◆ Task instructions: Locate all lines in the data below that hold "plus" and show them.

-- Data listing follows --

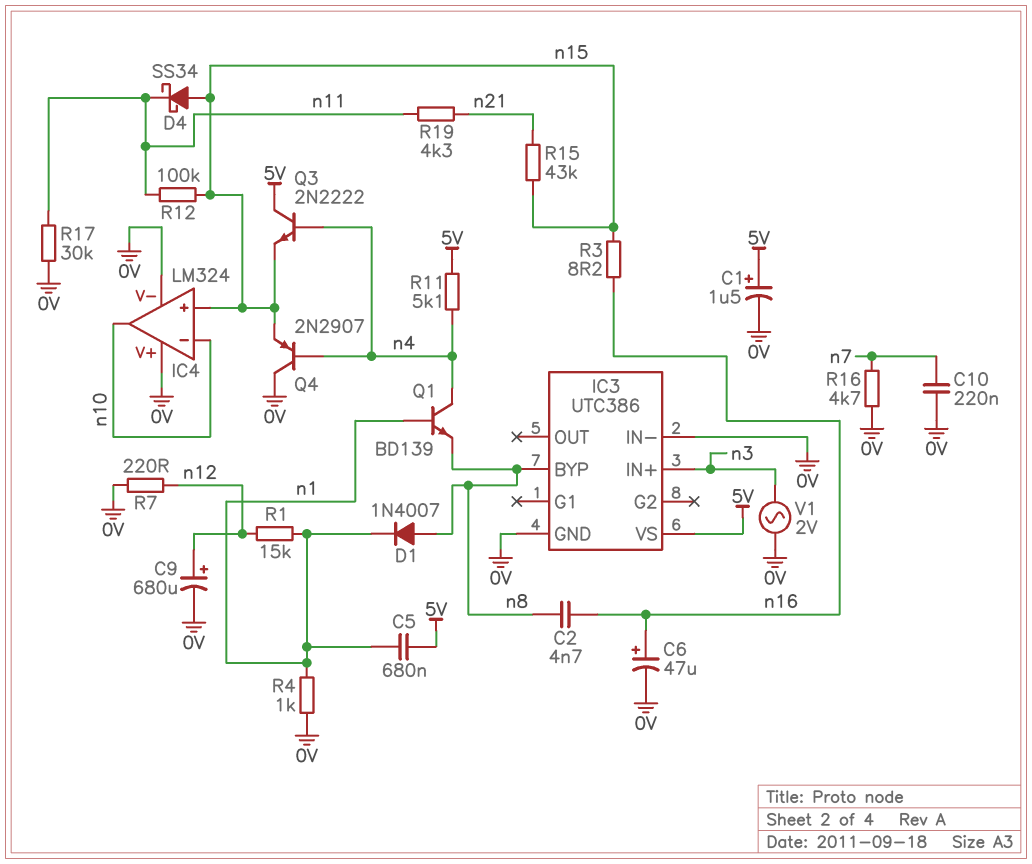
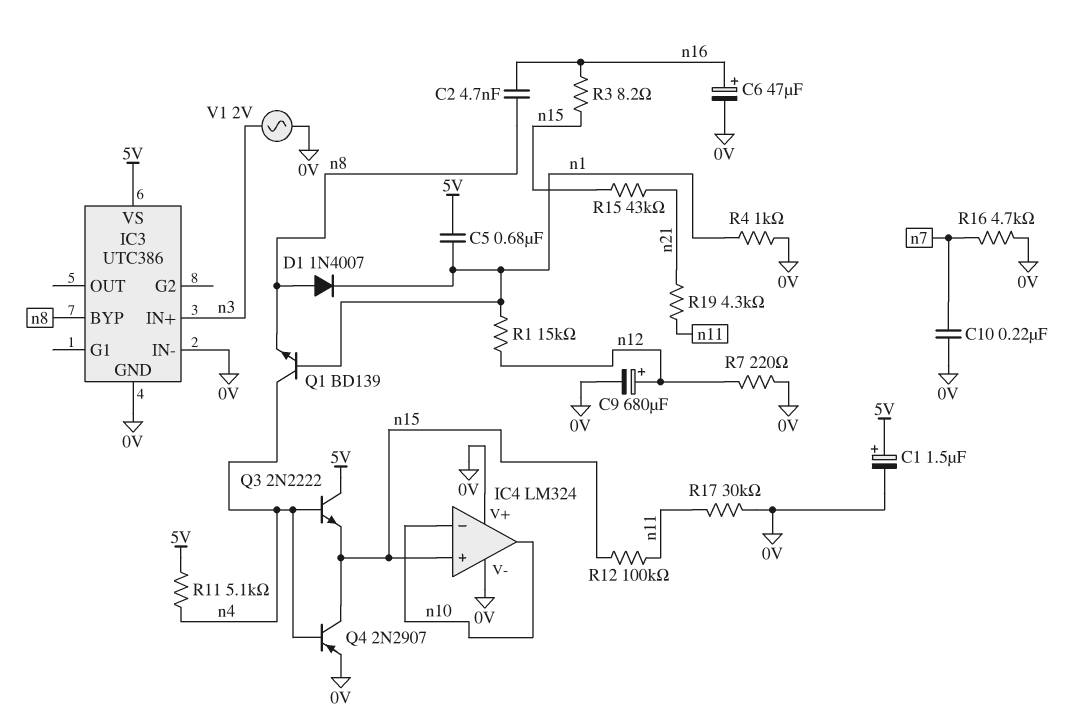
D4: schottky SS34 (A n15, K n11) -> none
Q4: PNP 2N2907 (B n4, C 0V, E n15) -> PNP 2N2907 (B n4, C n15, E 0V)

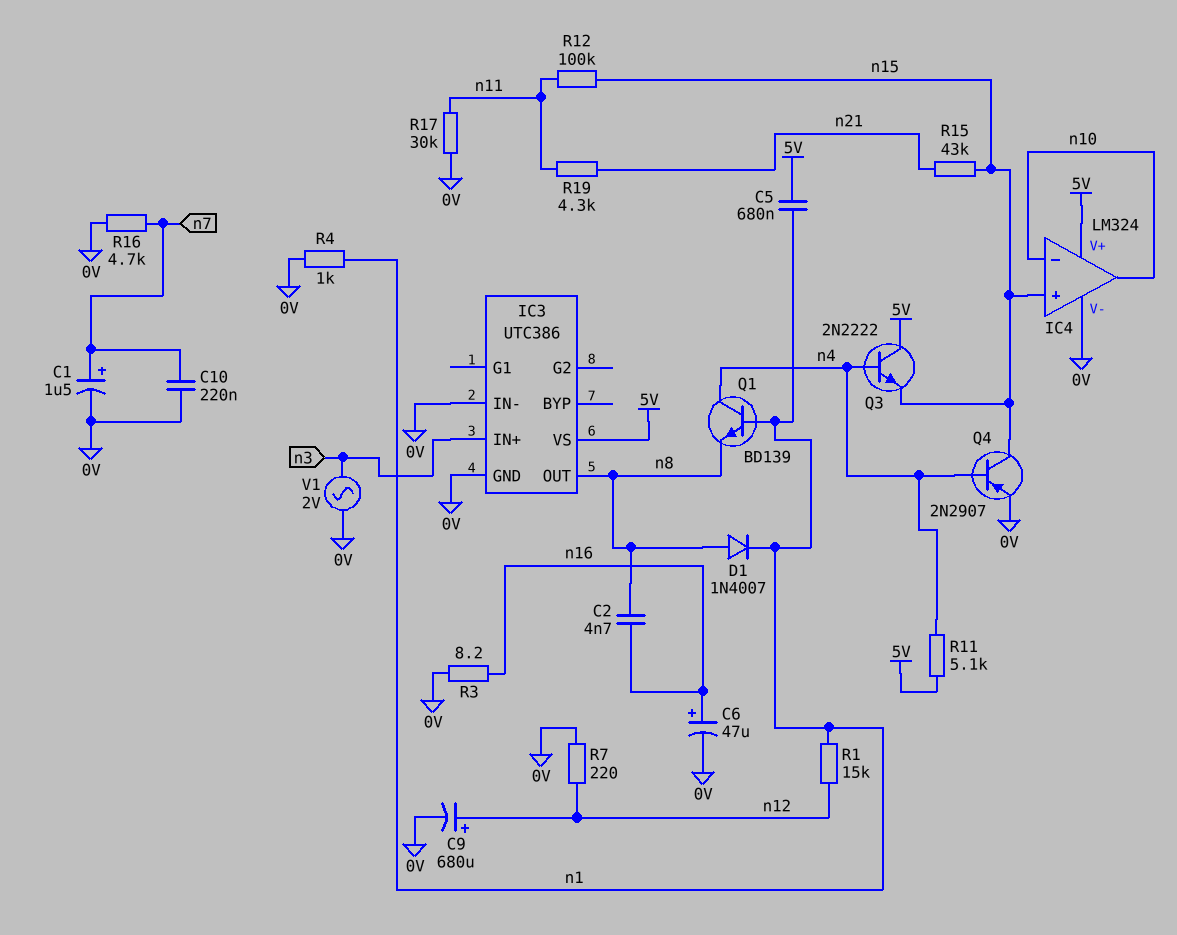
C1: 1.5uF (plus 5V, minus 0V) -> 1.5uF (plus n7, minus 0V)
IC3 pin BYP: n8 -> none
IC3 pin OUT: none -> n8
IC4 pin V+: 0V -> 5V
R3: 8.2 (n15, n16) -> 8.2 (0V, n16)

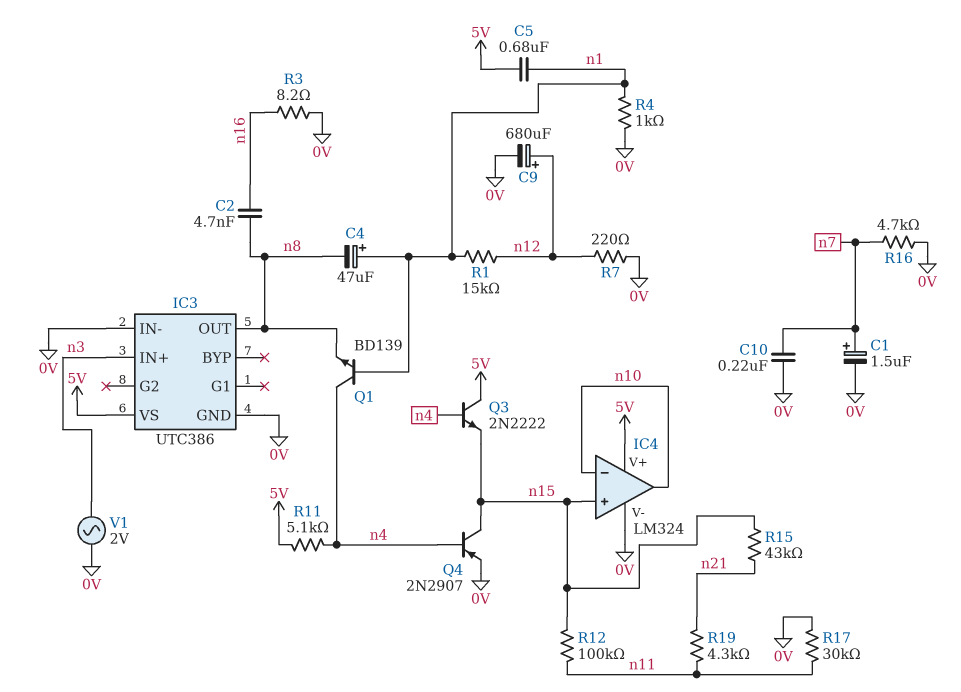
C4: none -> 47uF (plus n1, minus n8)
C6: 47uF (plus n16, minus 0V) -> none
D1: diode 1N4007 (A n8, K n1) -> none

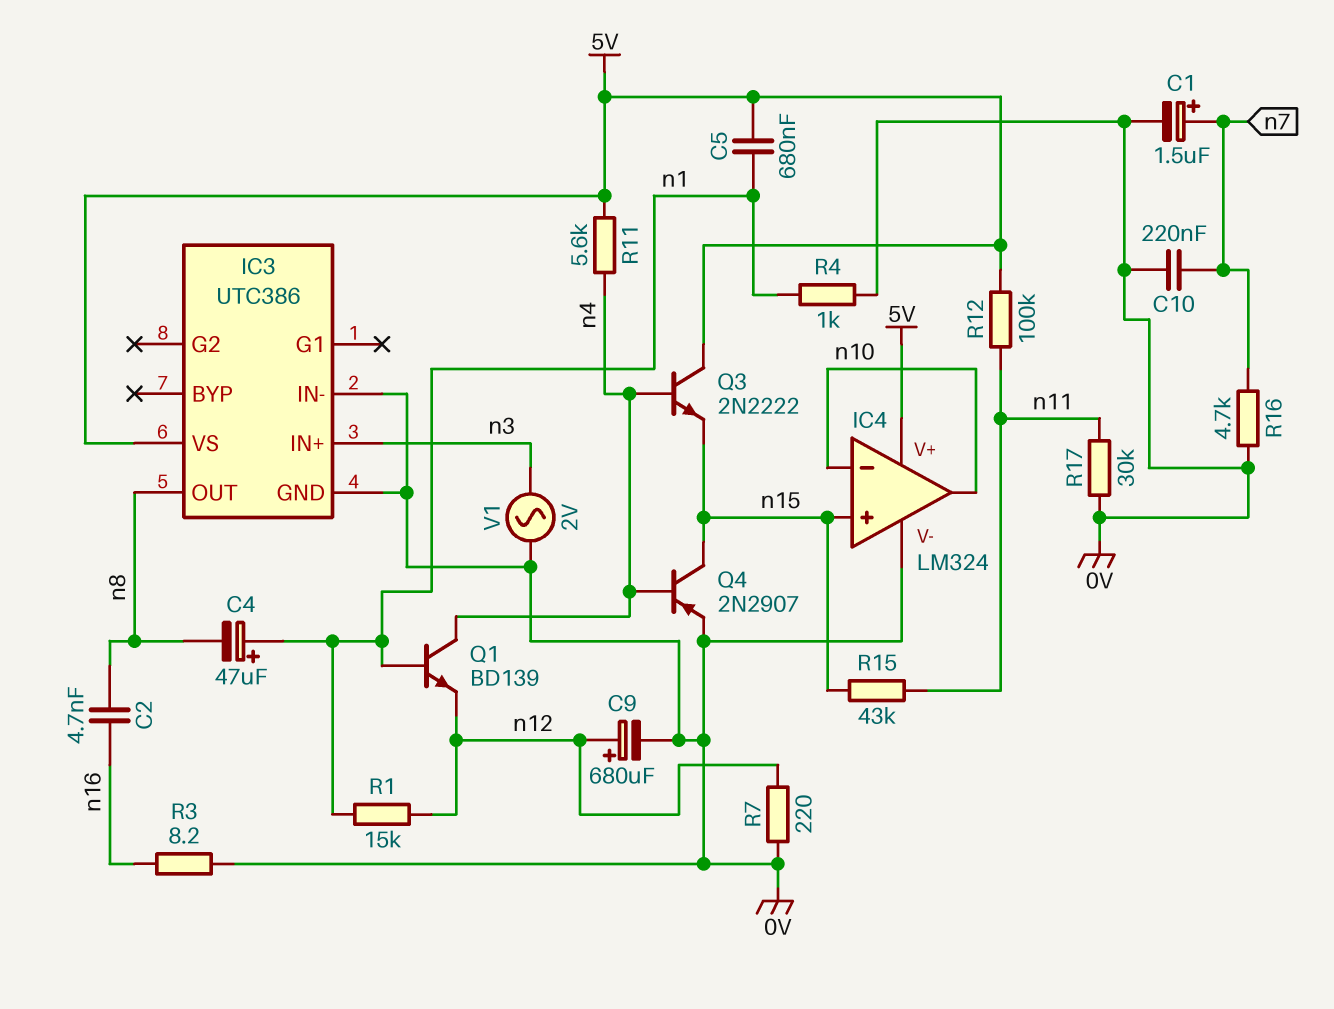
Q1: NPN BD139 (B n1, C n4, E n8) -> NPN BD139 (B n1, C n4, E n12)
R11: 5.1k (5V, n4) -> 5.6k (5V, n4)
R12: 100k (n11, n15) -> 100k (5V, n11)
R15: 43k (n15, n21) -> 43k (n11, n15)
R19: 4.3k (n11, n21) -> none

-- Data listing concluded --

◆ Answer section:
C1: 1.5uF (plus 5V, minus 0V) -> 1.5uF (plus n7, minus 0V)
C4: none -> 47uF (plus n1, minus n8)
C6: 47uF (plus n16, minus 0V) -> none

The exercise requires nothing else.